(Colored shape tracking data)
☆ ☆ ☆ ☆ ☆

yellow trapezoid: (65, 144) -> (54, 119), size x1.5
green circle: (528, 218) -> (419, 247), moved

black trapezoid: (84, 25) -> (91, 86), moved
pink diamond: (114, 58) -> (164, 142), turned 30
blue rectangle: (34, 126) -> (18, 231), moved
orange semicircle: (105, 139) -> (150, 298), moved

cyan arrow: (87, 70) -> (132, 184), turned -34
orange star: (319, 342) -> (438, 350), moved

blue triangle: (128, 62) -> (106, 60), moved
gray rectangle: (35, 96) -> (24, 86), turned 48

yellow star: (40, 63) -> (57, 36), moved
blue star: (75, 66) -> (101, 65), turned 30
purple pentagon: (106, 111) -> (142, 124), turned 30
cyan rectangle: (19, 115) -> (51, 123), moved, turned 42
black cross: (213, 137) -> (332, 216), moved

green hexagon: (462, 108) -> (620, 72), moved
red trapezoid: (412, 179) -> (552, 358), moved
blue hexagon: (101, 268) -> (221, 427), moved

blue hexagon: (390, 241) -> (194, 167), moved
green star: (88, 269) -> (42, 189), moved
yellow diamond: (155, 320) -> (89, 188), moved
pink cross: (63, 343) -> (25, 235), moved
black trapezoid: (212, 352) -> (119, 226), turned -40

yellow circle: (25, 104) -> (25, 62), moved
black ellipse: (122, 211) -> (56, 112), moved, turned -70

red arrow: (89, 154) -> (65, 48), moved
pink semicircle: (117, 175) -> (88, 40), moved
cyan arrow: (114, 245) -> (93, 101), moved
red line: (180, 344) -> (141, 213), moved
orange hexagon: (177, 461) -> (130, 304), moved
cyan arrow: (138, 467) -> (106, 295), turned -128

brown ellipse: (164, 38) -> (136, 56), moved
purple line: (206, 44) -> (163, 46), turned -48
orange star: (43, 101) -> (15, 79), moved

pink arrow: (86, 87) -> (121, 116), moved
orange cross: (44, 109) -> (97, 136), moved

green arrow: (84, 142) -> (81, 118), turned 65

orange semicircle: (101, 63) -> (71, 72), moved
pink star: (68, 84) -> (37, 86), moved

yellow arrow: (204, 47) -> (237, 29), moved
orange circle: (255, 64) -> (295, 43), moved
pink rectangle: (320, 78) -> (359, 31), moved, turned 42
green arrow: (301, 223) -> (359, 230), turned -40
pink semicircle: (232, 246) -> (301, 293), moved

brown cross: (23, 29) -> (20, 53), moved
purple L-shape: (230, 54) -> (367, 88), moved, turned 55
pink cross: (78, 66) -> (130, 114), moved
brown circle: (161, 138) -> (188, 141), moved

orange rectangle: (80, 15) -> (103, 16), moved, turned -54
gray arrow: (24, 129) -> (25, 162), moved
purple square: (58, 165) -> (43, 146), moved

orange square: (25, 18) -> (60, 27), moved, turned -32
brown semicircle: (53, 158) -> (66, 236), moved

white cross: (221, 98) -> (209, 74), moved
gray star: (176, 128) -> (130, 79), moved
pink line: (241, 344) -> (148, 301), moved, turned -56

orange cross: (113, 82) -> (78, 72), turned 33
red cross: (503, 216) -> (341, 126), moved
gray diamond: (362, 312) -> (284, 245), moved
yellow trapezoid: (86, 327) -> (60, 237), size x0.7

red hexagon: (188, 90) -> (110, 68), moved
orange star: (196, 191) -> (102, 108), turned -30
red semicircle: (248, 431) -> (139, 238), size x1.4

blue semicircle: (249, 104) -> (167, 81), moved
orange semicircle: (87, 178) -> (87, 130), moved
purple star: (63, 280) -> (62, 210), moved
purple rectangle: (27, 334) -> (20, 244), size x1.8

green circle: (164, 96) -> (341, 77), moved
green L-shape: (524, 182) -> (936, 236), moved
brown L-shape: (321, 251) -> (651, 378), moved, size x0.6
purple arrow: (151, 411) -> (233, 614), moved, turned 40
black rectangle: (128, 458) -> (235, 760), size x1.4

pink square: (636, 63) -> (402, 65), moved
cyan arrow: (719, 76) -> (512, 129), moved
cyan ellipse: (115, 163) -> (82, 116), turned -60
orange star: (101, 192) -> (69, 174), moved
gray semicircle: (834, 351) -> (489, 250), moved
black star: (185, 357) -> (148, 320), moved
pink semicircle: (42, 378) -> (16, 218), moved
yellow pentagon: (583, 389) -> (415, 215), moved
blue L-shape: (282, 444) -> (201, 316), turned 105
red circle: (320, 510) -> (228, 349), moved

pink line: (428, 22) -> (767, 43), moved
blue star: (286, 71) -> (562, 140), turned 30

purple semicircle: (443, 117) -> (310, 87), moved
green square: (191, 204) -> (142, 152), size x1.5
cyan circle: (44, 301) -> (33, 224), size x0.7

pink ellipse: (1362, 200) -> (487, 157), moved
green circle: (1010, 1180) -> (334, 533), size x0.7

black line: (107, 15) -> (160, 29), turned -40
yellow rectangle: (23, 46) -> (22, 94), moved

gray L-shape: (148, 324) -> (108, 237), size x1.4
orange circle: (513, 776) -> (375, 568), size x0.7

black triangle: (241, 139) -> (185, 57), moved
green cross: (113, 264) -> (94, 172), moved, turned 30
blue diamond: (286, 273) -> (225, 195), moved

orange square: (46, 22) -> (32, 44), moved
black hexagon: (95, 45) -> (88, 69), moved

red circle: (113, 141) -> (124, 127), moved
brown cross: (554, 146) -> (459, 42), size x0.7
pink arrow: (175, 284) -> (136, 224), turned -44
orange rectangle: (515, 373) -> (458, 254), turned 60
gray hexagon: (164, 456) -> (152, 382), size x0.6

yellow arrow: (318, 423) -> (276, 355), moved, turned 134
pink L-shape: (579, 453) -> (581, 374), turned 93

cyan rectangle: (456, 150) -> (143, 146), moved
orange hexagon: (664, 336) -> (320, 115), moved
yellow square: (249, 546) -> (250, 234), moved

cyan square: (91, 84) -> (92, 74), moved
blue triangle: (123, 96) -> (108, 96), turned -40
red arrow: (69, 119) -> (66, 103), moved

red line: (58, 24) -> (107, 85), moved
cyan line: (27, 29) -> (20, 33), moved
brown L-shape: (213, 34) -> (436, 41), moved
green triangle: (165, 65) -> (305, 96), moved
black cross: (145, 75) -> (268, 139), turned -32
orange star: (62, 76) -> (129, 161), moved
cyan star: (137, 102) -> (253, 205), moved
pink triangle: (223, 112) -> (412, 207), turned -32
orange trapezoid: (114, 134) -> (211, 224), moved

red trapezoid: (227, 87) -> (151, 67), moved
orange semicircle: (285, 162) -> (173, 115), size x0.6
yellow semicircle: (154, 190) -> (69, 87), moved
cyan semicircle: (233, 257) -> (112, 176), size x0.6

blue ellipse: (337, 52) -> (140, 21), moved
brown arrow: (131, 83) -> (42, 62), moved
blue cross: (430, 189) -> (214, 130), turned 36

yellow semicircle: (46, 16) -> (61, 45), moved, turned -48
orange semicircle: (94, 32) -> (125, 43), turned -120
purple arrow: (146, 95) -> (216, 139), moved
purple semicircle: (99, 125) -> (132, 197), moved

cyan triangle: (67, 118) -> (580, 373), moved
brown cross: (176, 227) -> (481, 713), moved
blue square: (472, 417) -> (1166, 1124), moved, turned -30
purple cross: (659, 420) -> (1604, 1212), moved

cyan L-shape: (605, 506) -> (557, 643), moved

☆ ☆ ☆ ☆ ☆

### Problem details
In the entries above, find the line with "purple square: (58, 165) -> (43, 146), moved" and the line with "brown L-shape: (321, 251)", then restate word for word both of them and every line between, with nothing more.

### Response area
purple square: (58, 165) -> (43, 146), moved

orange square: (25, 18) -> (60, 27), moved, turned -32
brown semicircle: (53, 158) -> (66, 236), moved

white cross: (221, 98) -> (209, 74), moved
gray star: (176, 128) -> (130, 79), moved
pink line: (241, 344) -> (148, 301), moved, turned -56

orange cross: (113, 82) -> (78, 72), turned 33
red cross: (503, 216) -> (341, 126), moved
gray diamond: (362, 312) -> (284, 245), moved
yellow trapezoid: (86, 327) -> (60, 237), size x0.7

red hexagon: (188, 90) -> (110, 68), moved
orange star: (196, 191) -> (102, 108), turned -30
red semicircle: (248, 431) -> (139, 238), size x1.4

blue semicircle: (249, 104) -> (167, 81), moved
orange semicircle: (87, 178) -> (87, 130), moved
purple star: (63, 280) -> (62, 210), moved
purple rectangle: (27, 334) -> (20, 244), size x1.8

green circle: (164, 96) -> (341, 77), moved
green L-shape: (524, 182) -> (936, 236), moved
brown L-shape: (321, 251) -> (651, 378), moved, size x0.6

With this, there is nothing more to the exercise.